## Prompt
Look through the entries below and say how many lines contain the string "LEDK". Give the number only.

## Provided entries
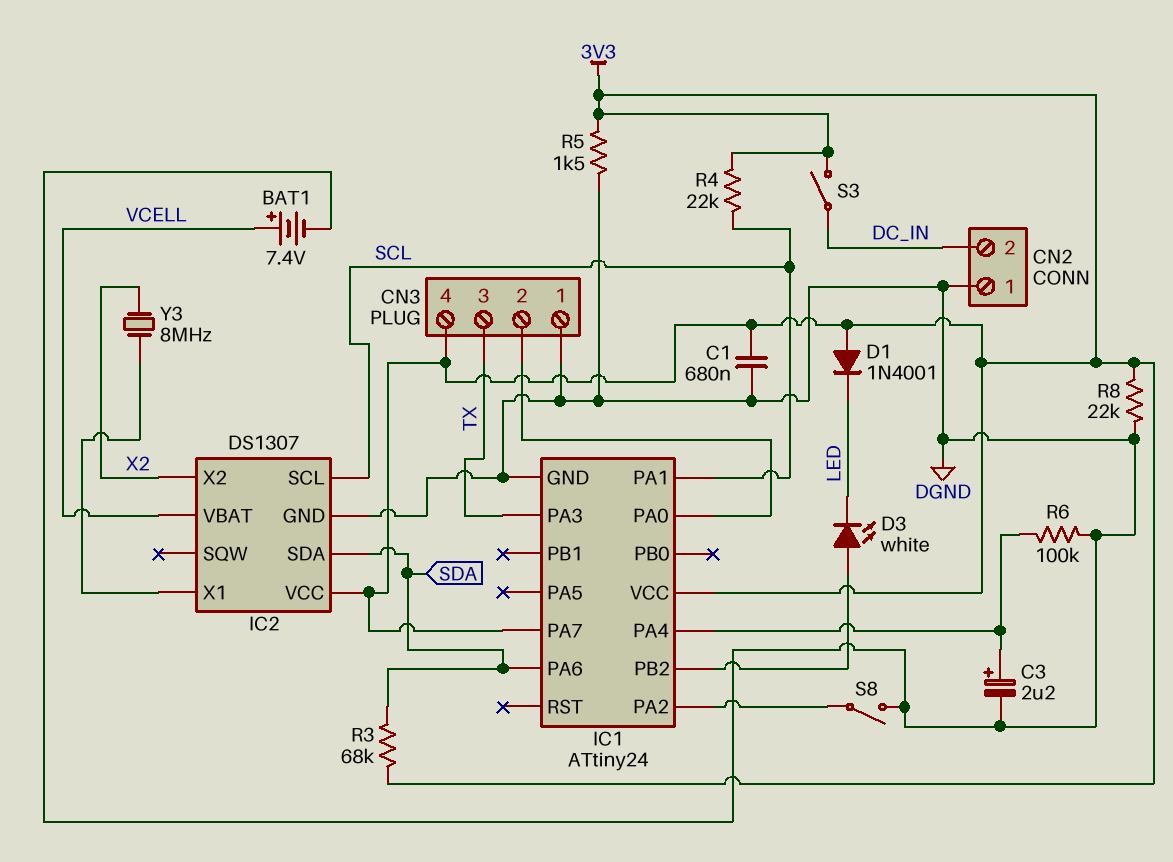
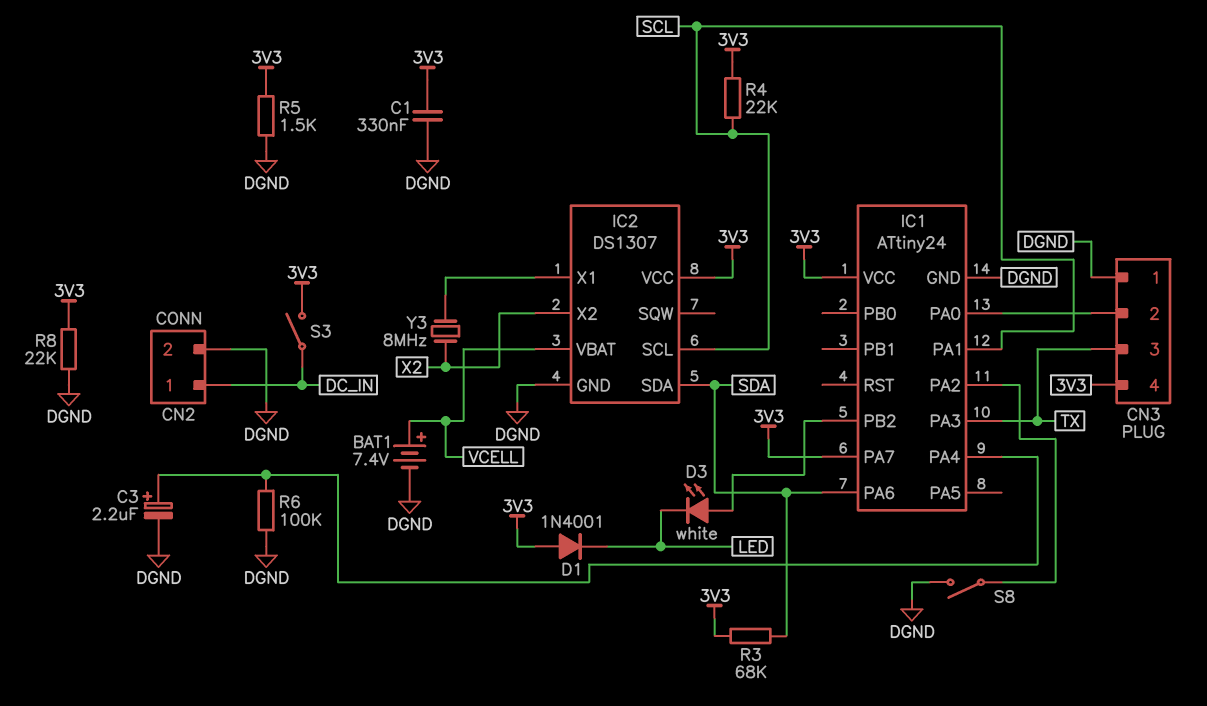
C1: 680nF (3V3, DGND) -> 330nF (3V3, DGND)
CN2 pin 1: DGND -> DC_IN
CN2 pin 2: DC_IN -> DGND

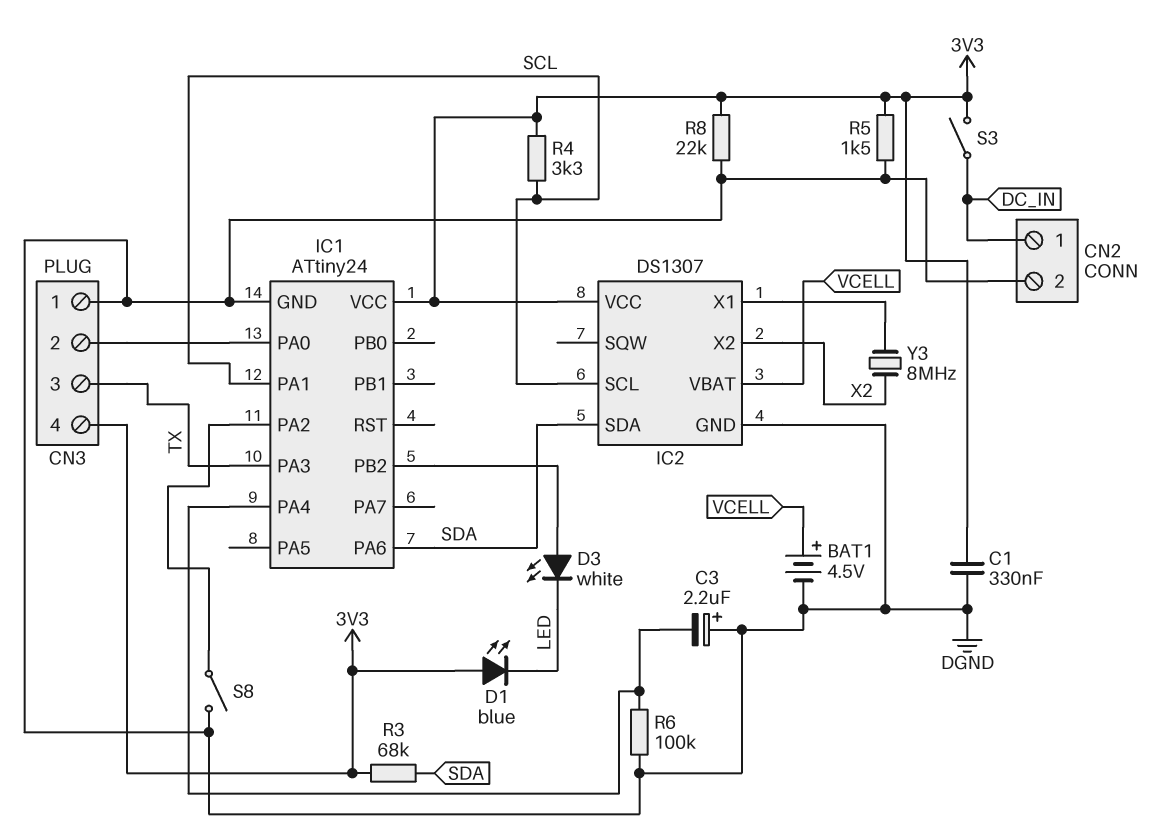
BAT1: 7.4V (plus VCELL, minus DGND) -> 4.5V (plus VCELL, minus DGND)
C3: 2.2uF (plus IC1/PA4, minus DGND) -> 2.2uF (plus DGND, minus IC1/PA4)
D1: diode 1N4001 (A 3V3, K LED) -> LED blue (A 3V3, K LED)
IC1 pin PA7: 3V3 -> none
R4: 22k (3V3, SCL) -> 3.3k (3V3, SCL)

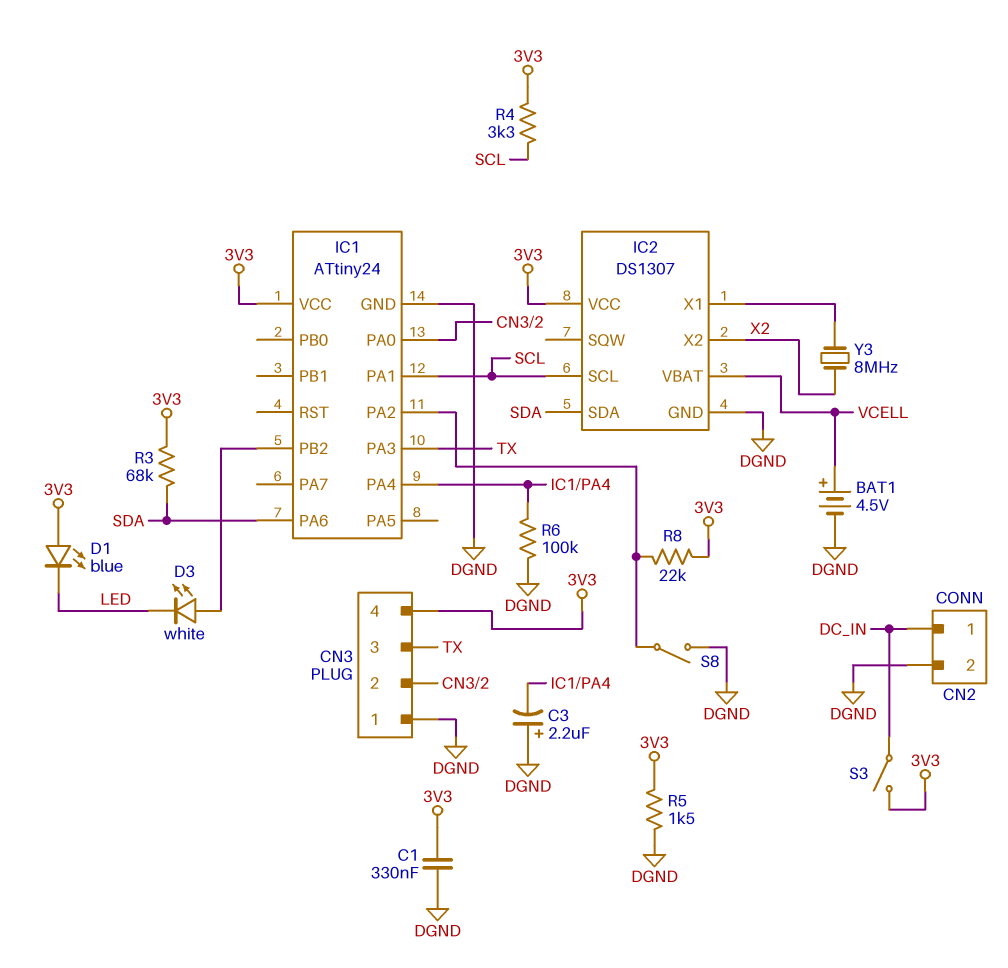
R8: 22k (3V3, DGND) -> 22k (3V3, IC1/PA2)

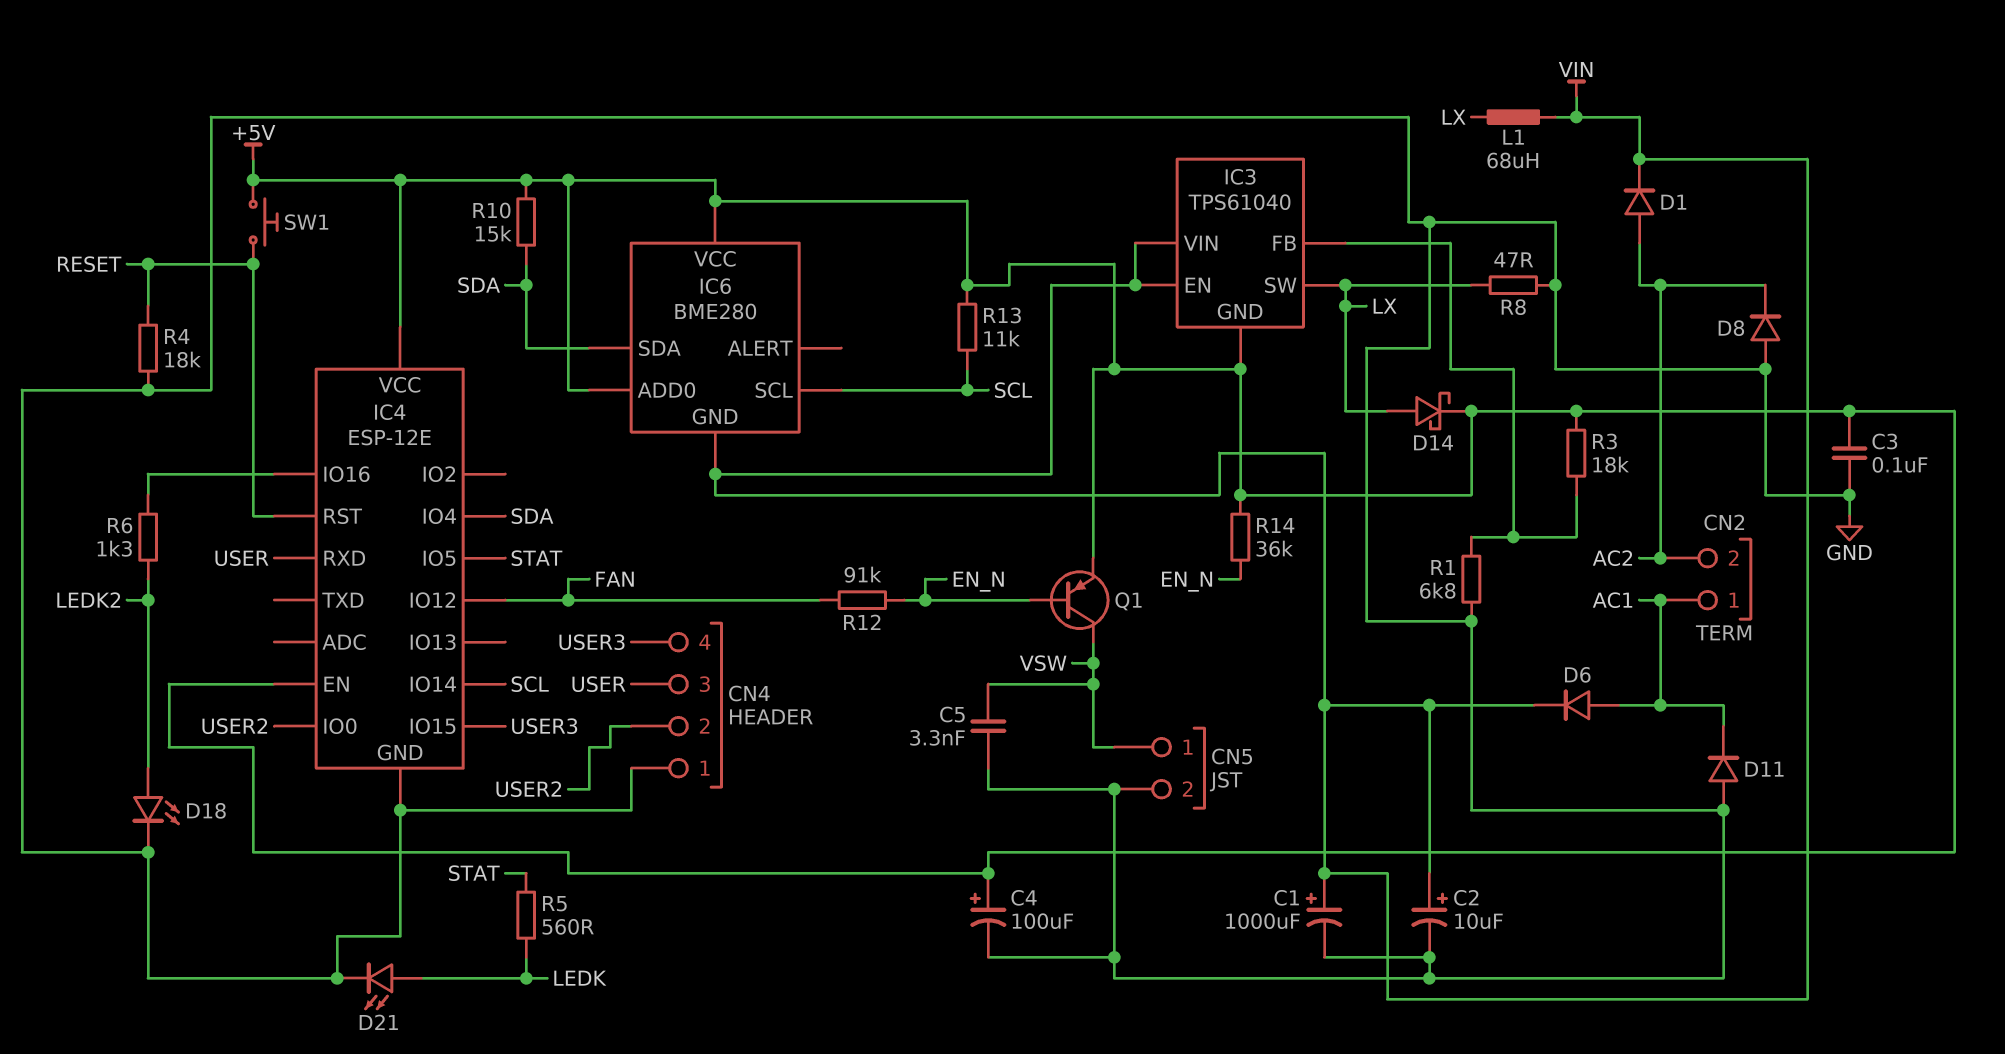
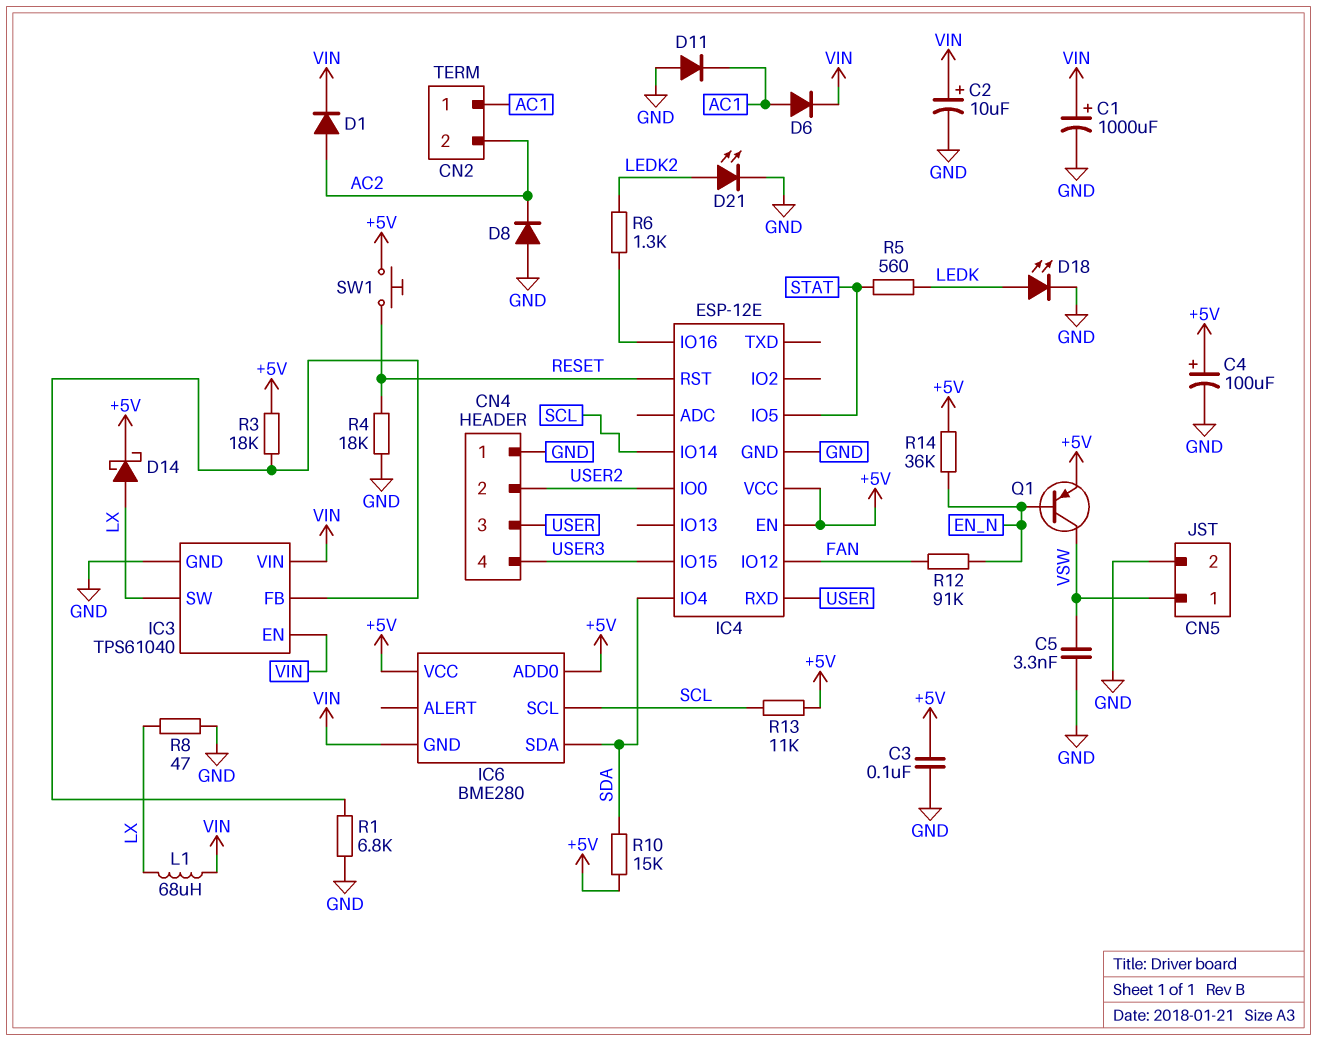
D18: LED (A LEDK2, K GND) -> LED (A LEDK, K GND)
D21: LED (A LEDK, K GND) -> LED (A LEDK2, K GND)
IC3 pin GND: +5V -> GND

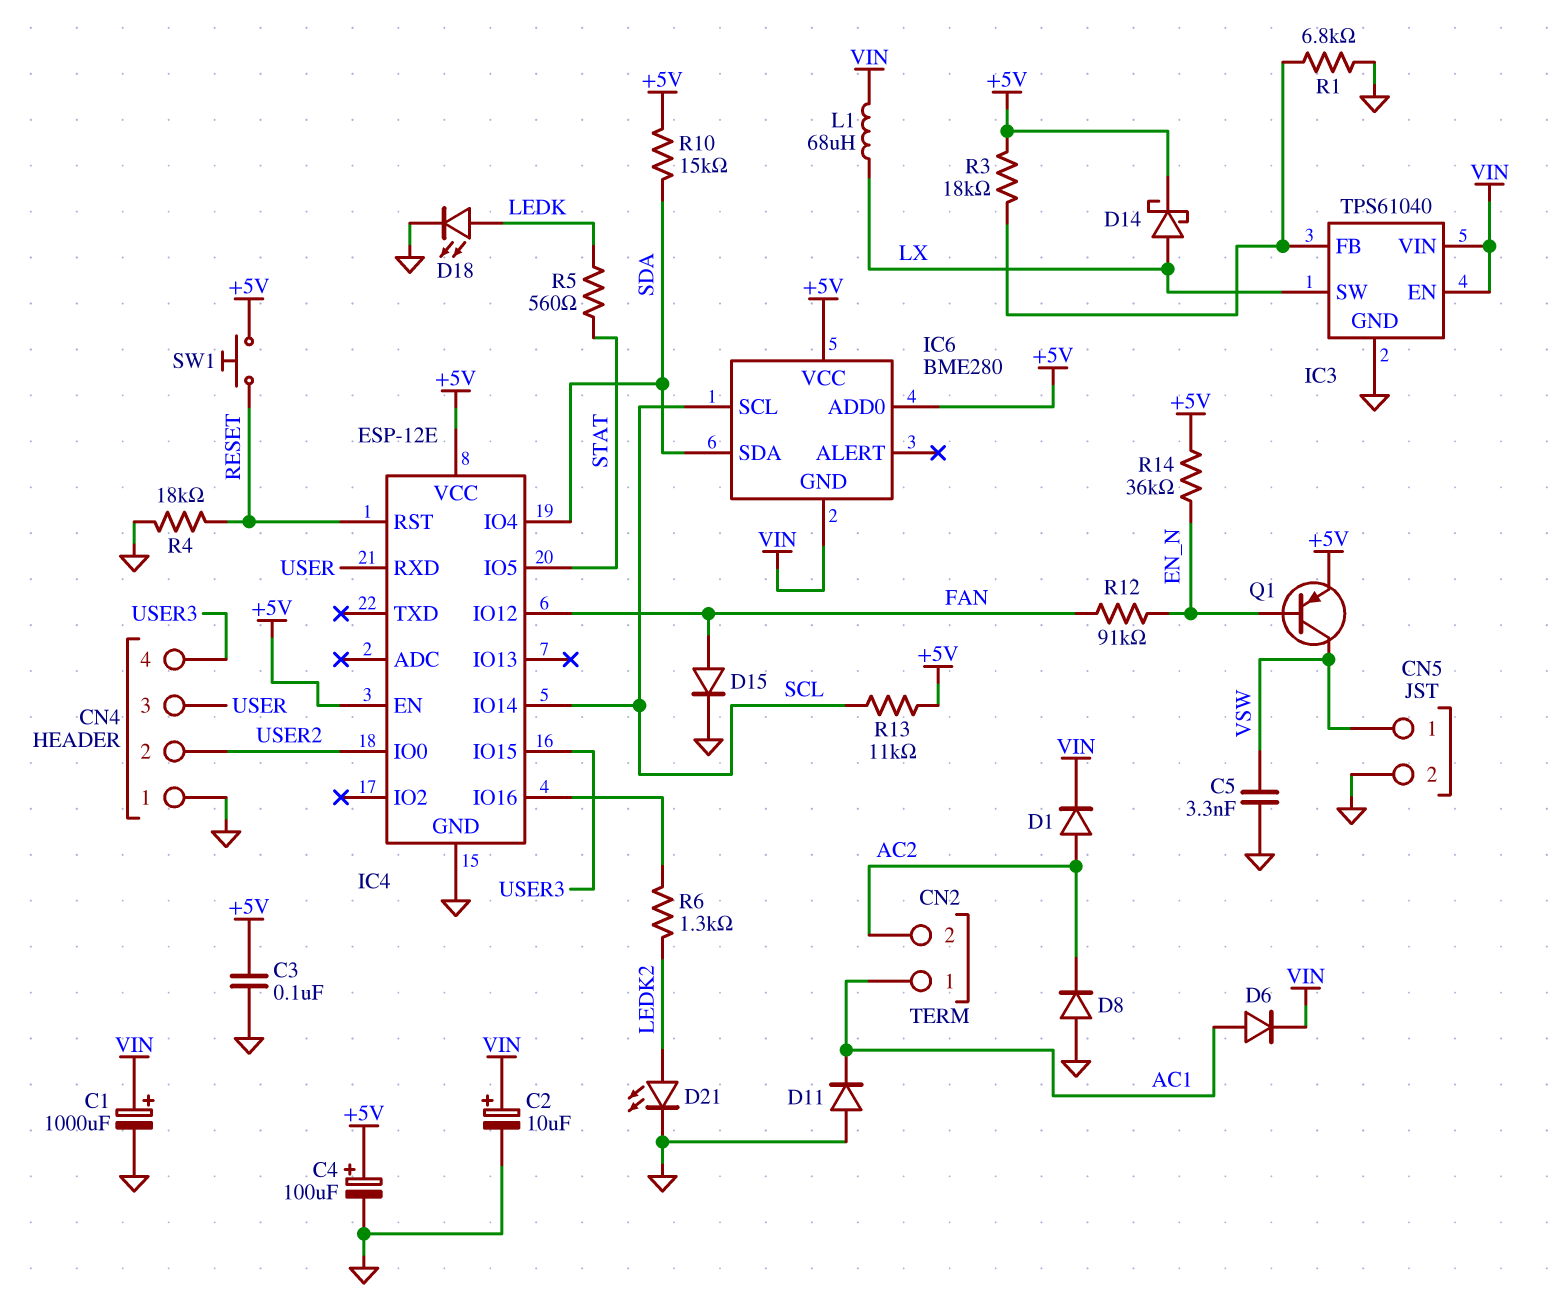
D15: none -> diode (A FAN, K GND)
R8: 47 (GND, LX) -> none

## Problem solution
2